Records contained in a dataset:
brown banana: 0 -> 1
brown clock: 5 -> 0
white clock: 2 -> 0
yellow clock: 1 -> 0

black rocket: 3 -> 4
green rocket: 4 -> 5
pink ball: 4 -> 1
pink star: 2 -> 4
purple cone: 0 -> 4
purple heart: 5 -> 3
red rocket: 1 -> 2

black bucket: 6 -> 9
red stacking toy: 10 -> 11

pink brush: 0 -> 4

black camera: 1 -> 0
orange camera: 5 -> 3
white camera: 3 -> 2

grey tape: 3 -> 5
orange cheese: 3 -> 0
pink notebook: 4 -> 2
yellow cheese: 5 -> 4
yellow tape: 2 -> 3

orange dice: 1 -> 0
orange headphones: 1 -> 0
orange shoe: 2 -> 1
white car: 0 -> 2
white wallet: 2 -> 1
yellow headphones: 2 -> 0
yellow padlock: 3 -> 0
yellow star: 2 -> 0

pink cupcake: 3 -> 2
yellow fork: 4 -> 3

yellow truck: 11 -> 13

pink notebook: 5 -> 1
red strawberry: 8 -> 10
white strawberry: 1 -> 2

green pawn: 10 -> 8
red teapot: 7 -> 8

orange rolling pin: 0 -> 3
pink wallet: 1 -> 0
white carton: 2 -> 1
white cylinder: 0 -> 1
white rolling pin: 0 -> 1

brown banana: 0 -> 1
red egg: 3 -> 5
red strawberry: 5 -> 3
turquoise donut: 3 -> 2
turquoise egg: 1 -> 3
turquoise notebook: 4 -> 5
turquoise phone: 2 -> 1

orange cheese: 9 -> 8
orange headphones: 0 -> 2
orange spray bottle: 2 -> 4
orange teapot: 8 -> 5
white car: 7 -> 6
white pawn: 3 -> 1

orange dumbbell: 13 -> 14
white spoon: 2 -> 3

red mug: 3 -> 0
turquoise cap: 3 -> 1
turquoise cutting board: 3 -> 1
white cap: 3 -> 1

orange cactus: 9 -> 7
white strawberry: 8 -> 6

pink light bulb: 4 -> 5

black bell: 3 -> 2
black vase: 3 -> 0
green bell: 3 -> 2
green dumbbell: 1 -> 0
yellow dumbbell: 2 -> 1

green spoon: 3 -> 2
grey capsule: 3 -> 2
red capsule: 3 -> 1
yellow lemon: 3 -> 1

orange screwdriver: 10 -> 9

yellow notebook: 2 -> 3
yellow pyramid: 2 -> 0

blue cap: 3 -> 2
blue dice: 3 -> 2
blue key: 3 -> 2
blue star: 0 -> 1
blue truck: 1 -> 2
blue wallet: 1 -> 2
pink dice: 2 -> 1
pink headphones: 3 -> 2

§ **Task requirements**
Produce a word-for-word restatement of all the records.

§ **Answer box**
brown banana: 0 -> 1
brown clock: 5 -> 0
white clock: 2 -> 0
yellow clock: 1 -> 0

black rocket: 3 -> 4
green rocket: 4 -> 5
pink ball: 4 -> 1
pink star: 2 -> 4
purple cone: 0 -> 4
purple heart: 5 -> 3
red rocket: 1 -> 2

black bucket: 6 -> 9
red stacking toy: 10 -> 11

pink brush: 0 -> 4

black camera: 1 -> 0
orange camera: 5 -> 3
white camera: 3 -> 2

grey tape: 3 -> 5
orange cheese: 3 -> 0
pink notebook: 4 -> 2
yellow cheese: 5 -> 4
yellow tape: 2 -> 3

orange dice: 1 -> 0
orange headphones: 1 -> 0
orange shoe: 2 -> 1
white car: 0 -> 2
white wallet: 2 -> 1
yellow headphones: 2 -> 0
yellow padlock: 3 -> 0
yellow star: 2 -> 0

pink cupcake: 3 -> 2
yellow fork: 4 -> 3

yellow truck: 11 -> 13

pink notebook: 5 -> 1
red strawberry: 8 -> 10
white strawberry: 1 -> 2

green pawn: 10 -> 8
red teapot: 7 -> 8

orange rolling pin: 0 -> 3
pink wallet: 1 -> 0
white carton: 2 -> 1
white cylinder: 0 -> 1
white rolling pin: 0 -> 1

brown banana: 0 -> 1
red egg: 3 -> 5
red strawberry: 5 -> 3
turquoise donut: 3 -> 2
turquoise egg: 1 -> 3
turquoise notebook: 4 -> 5
turquoise phone: 2 -> 1

orange cheese: 9 -> 8
orange headphones: 0 -> 2
orange spray bottle: 2 -> 4
orange teapot: 8 -> 5
white car: 7 -> 6
white pawn: 3 -> 1

orange dumbbell: 13 -> 14
white spoon: 2 -> 3

red mug: 3 -> 0
turquoise cap: 3 -> 1
turquoise cutting board: 3 -> 1
white cap: 3 -> 1

orange cactus: 9 -> 7
white strawberry: 8 -> 6

pink light bulb: 4 -> 5

black bell: 3 -> 2
black vase: 3 -> 0
green bell: 3 -> 2
green dumbbell: 1 -> 0
yellow dumbbell: 2 -> 1

green spoon: 3 -> 2
grey capsule: 3 -> 2
red capsule: 3 -> 1
yellow lemon: 3 -> 1

orange screwdriver: 10 -> 9

yellow notebook: 2 -> 3
yellow pyramid: 2 -> 0

blue cap: 3 -> 2
blue dice: 3 -> 2
blue key: 3 -> 2
blue star: 0 -> 1
blue truck: 1 -> 2
blue wallet: 1 -> 2
pink dice: 2 -> 1
pink headphones: 3 -> 2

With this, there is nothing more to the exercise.